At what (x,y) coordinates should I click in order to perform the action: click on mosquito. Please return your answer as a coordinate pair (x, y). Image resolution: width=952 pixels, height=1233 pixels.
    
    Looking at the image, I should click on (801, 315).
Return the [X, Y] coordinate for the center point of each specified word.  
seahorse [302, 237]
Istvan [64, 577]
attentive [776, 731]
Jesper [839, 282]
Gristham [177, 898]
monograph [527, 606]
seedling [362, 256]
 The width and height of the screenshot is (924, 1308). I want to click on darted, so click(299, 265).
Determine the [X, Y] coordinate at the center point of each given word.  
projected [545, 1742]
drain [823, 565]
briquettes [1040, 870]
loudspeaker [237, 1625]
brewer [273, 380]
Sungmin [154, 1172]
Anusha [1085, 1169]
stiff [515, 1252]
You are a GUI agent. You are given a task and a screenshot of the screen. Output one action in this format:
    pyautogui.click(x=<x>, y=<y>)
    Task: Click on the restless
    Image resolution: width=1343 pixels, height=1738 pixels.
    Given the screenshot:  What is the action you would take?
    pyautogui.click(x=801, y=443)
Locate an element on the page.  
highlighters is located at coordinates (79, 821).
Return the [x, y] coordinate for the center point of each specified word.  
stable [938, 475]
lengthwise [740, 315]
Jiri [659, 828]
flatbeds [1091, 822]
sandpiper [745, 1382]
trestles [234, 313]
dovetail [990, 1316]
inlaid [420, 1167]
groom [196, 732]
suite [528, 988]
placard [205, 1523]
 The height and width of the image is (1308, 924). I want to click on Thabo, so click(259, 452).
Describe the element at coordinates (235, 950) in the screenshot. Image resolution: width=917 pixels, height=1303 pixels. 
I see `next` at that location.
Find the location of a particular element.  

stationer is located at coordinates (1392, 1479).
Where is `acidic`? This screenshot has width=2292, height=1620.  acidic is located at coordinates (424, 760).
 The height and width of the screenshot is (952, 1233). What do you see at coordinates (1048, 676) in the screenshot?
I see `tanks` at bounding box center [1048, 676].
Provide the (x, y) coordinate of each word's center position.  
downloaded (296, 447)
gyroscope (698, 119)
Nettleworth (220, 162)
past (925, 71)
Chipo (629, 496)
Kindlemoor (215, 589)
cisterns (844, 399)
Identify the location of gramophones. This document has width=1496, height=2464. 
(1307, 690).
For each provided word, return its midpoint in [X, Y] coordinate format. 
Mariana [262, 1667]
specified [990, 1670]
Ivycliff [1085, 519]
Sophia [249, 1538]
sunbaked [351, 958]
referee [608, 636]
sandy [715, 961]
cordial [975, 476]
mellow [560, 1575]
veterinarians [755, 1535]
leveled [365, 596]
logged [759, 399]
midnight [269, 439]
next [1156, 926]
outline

Treść zadania: Zmień w zapisach „GUI agent” na „desktop assistant” i przepisz ich fragment od samego początku do wiersza z „stationer is located” włącznie. Reszta tekstu ma pozostać bez zmian.

Rozwiązanie zadania:
At what (x,y) coordinates should I click in order to perform the action: click on mosquito. Please return your answer as a coordinate pair (x, y). Image resolution: width=952 pixels, height=1233 pixels.
    
    Looking at the image, I should click on (801, 315).
Return the [X, Y] coordinate for the center point of each specified word.  
seahorse [302, 237]
Istvan [64, 577]
attentive [776, 731]
Jesper [839, 282]
Gristham [177, 898]
monograph [527, 606]
seedling [362, 256]
 The width and height of the screenshot is (924, 1308). I want to click on darted, so click(299, 265).
Determine the [X, Y] coordinate at the center point of each given word.  
projected [545, 1742]
drain [823, 565]
briquettes [1040, 870]
loudspeaker [237, 1625]
brewer [273, 380]
Sungmin [154, 1172]
Anusha [1085, 1169]
stiff [515, 1252]
You are a desktop assistant. You are given a task and a screenshot of the screen. Output one action in this format:
    pyautogui.click(x=<x>, y=<y>)
    Task: Click on the restless
    Image resolution: width=1343 pixels, height=1738 pixels.
    Given the screenshot:  What is the action you would take?
    pyautogui.click(x=801, y=443)
Locate an element on the page.  
highlighters is located at coordinates (79, 821).
Return the [x, y] coordinate for the center point of each specified word.  
stable [938, 475]
lengthwise [740, 315]
Jiri [659, 828]
flatbeds [1091, 822]
sandpiper [745, 1382]
trestles [234, 313]
dovetail [990, 1316]
inlaid [420, 1167]
groom [196, 732]
suite [528, 988]
placard [205, 1523]
 The height and width of the image is (1308, 924). I want to click on Thabo, so click(259, 452).
Describe the element at coordinates (235, 950) in the screenshot. Image resolution: width=917 pixels, height=1303 pixels. 
I see `next` at that location.
Find the location of a particular element.  

stationer is located at coordinates (1392, 1479).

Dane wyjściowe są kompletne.